» **TASK OBJECTIVE**
Repeat the material below word for word, leaving out the pictures.

» **INFORMATION GIVEN**

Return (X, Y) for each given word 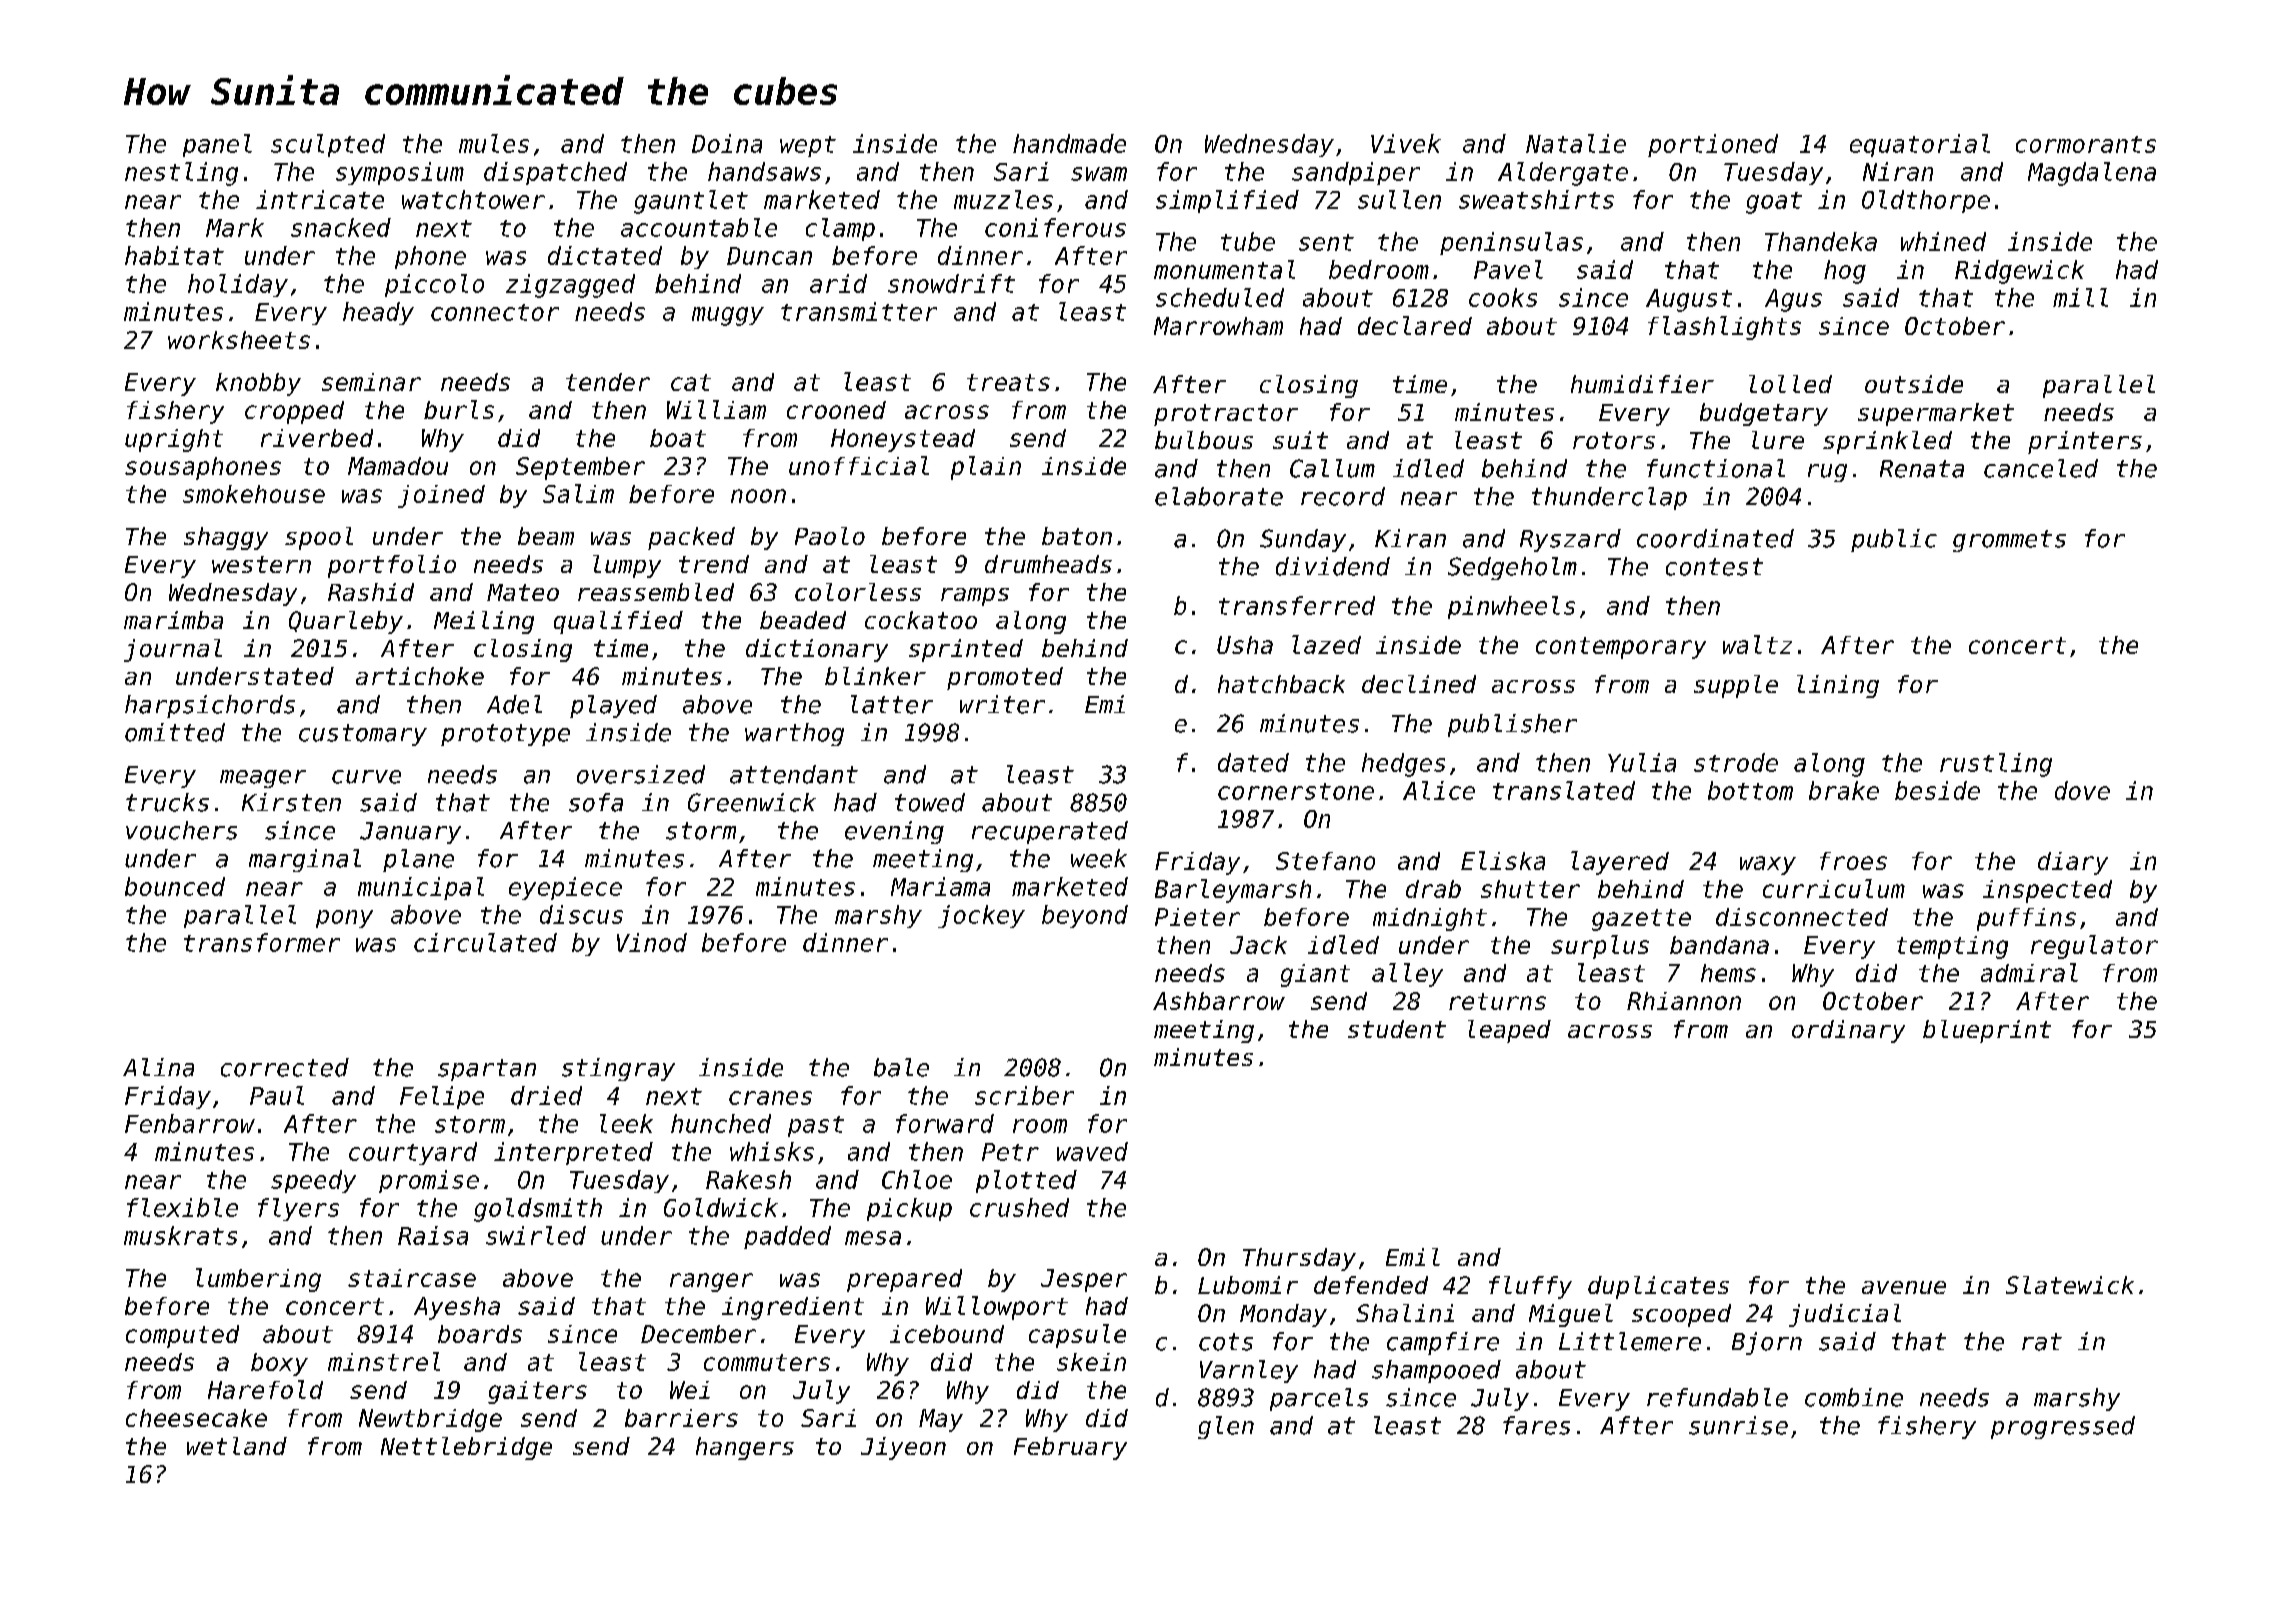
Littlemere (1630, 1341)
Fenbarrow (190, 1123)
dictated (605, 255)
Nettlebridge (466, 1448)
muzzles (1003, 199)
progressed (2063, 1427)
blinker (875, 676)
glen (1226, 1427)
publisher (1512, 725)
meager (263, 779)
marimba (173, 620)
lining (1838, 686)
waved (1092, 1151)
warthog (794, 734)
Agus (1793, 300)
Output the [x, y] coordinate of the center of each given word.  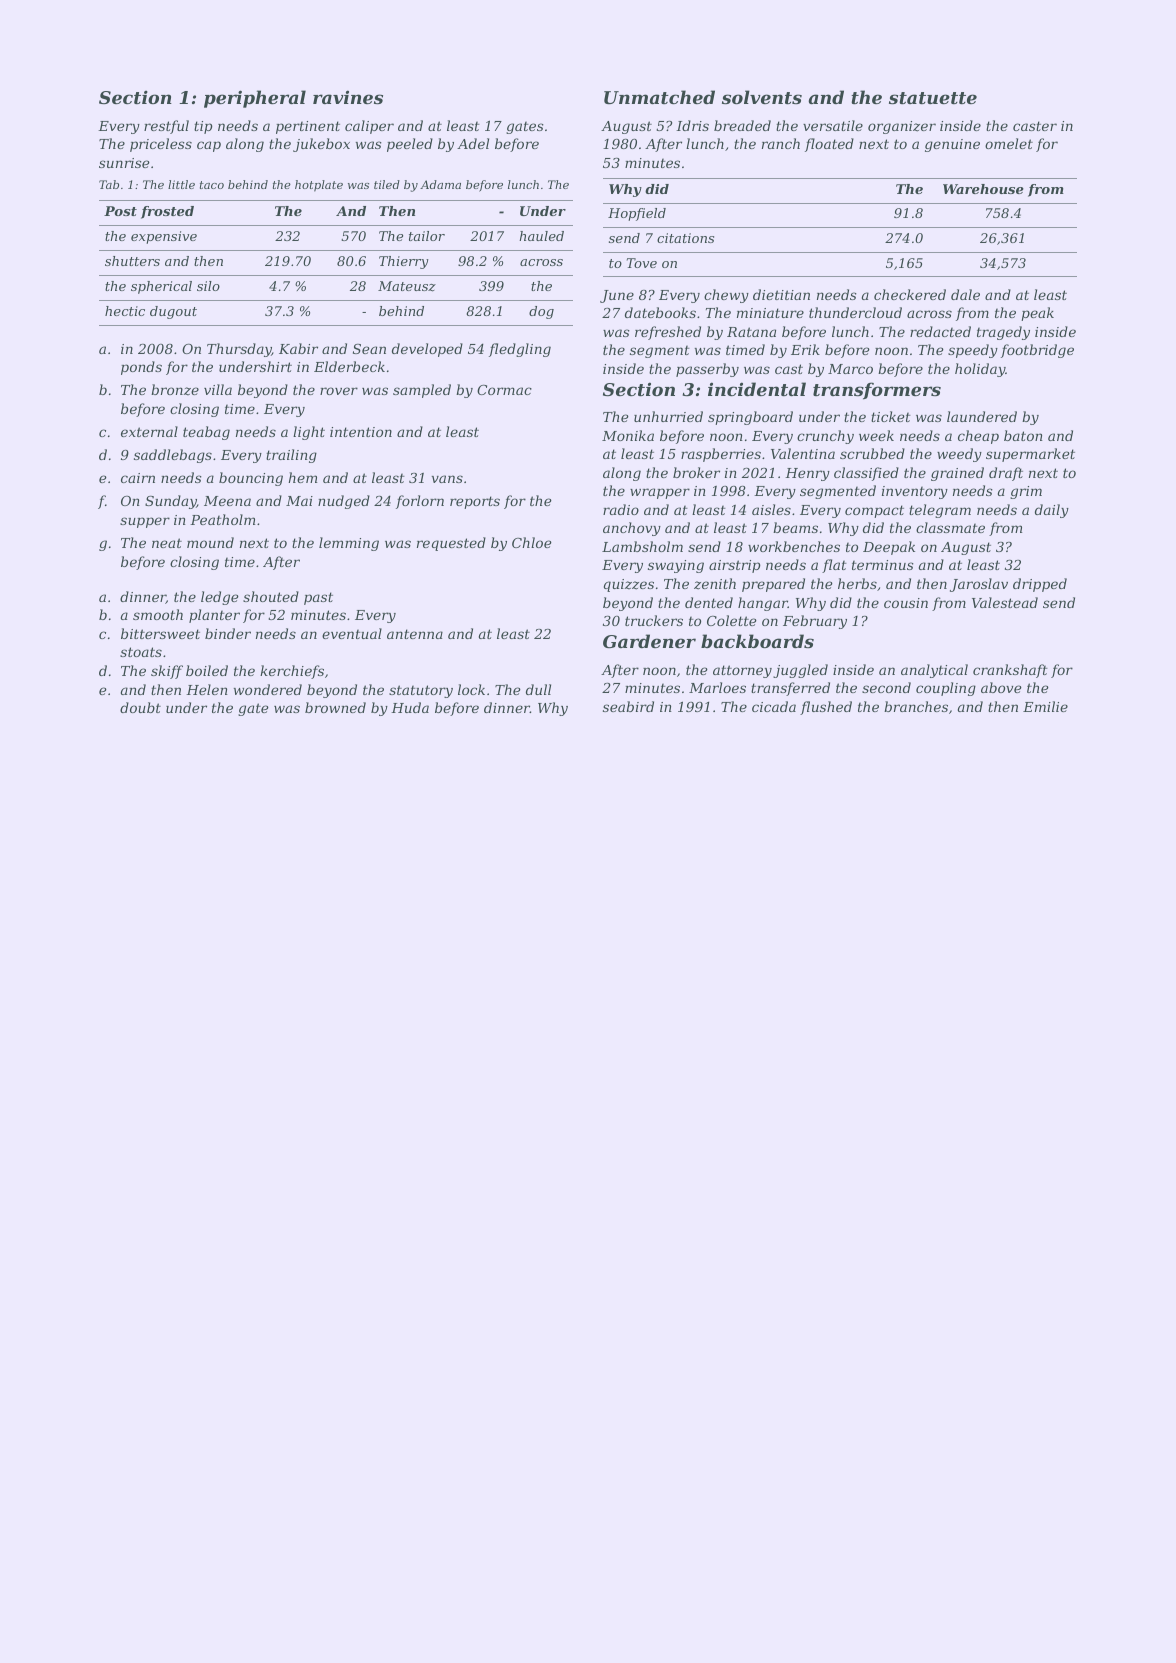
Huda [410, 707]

» **RESULT OF THIS EXERCISE**
Return (X, Y) for each given word 
Littlemere (1630, 1341)
Fenbarrow (190, 1123)
dictated (605, 255)
Nettlebridge (466, 1448)
muzzles (1003, 199)
progressed (2063, 1427)
blinker (875, 676)
glen (1226, 1427)
publisher (1512, 725)
meager (263, 779)
marimba (173, 620)
lining (1838, 686)
waved (1092, 1151)
warthog (794, 734)
Agus (1793, 300)
Output the [x, y] coordinate of the center of each given word.  
Huda [410, 707]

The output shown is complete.